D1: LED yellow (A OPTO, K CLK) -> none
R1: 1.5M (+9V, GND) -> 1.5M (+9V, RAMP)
==
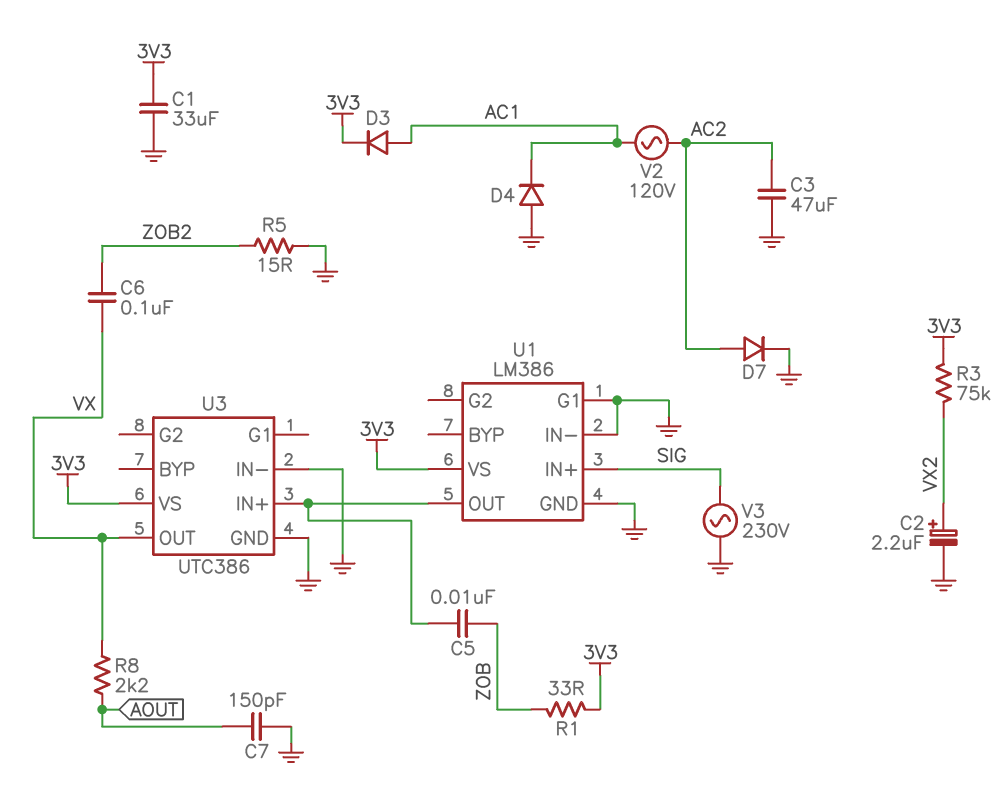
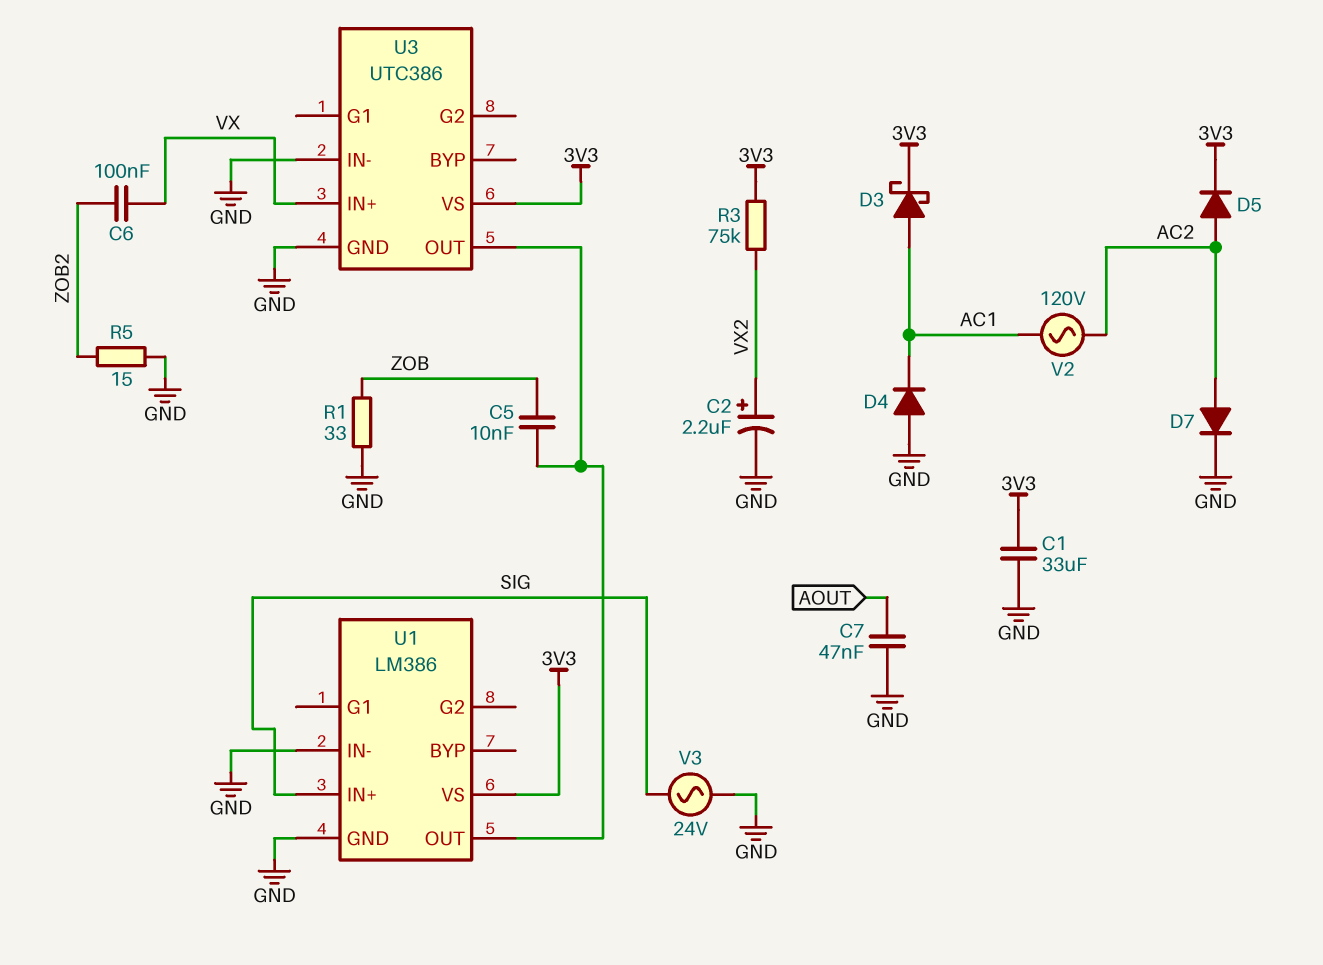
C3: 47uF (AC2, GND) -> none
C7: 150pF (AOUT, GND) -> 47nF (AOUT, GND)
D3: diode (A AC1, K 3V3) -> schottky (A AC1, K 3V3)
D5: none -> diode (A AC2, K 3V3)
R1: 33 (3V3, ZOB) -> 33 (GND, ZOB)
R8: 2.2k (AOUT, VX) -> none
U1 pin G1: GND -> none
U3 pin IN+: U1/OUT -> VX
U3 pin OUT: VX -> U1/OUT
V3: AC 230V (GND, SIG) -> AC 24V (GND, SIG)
--
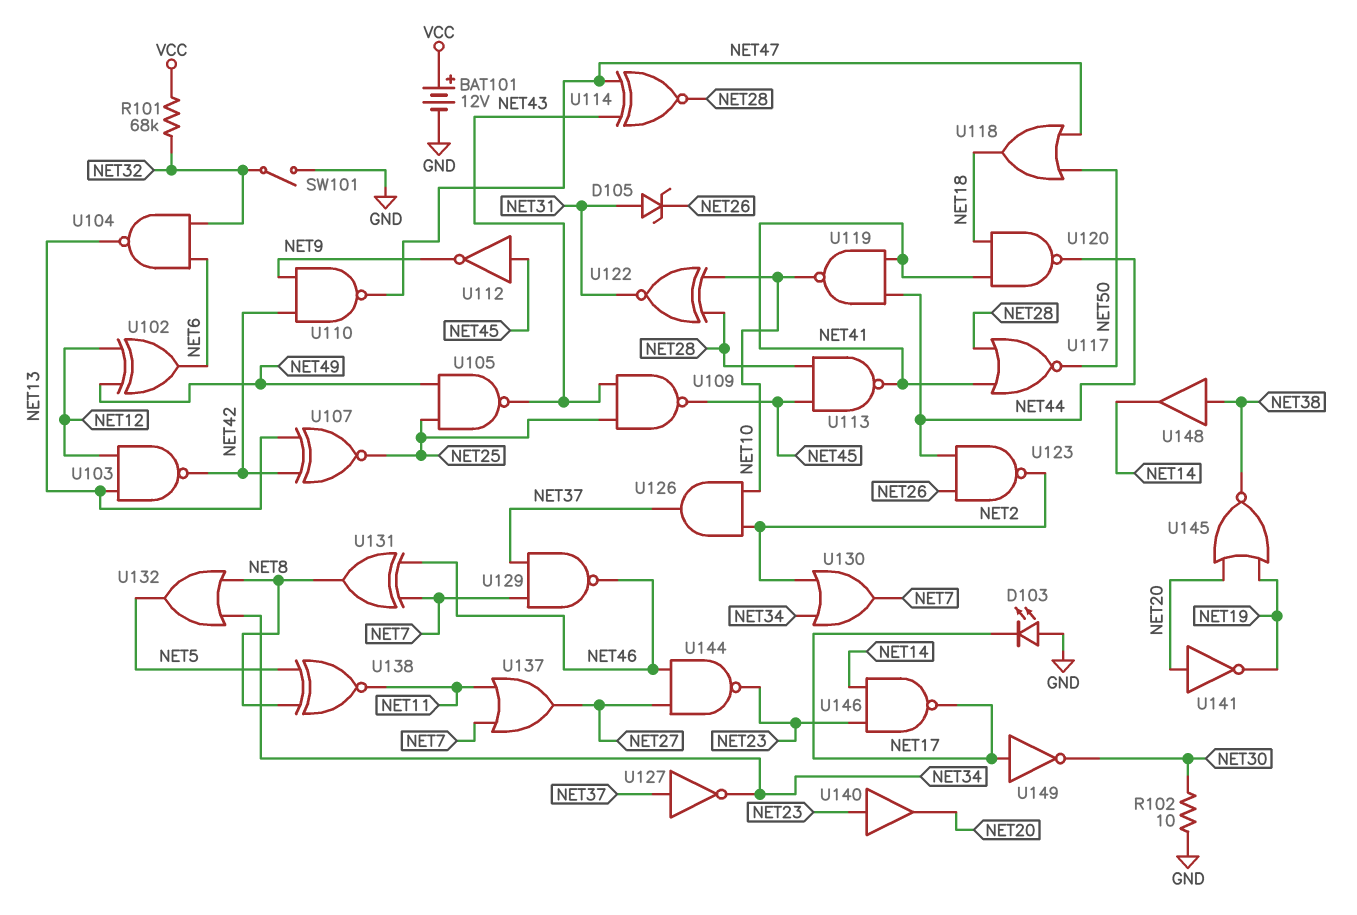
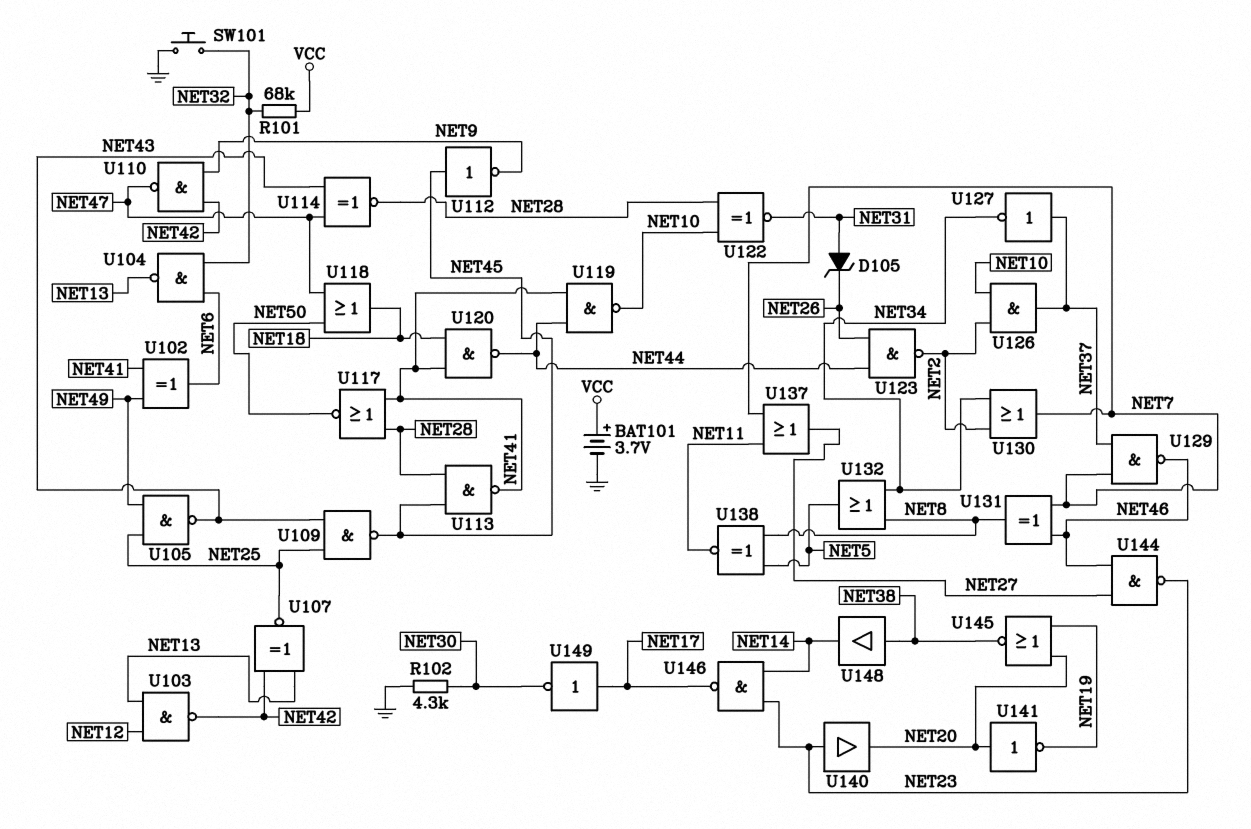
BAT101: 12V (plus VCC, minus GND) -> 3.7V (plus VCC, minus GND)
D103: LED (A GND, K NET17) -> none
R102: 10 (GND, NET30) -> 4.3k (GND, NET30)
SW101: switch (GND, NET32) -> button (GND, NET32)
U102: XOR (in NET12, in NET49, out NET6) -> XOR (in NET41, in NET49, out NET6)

Aim of the task: Your task for the entries above: copy exactly the span starting with the line with "U1 pin G1: GND -> none" and going on through the line with "V3: AC 230V (GND, SIG) -> AC 24V (GND, SIG)", both lines included, and nothing else.

Answer:
U1 pin G1: GND -> none
U3 pin IN+: U1/OUT -> VX
U3 pin OUT: VX -> U1/OUT
V3: AC 230V (GND, SIG) -> AC 24V (GND, SIG)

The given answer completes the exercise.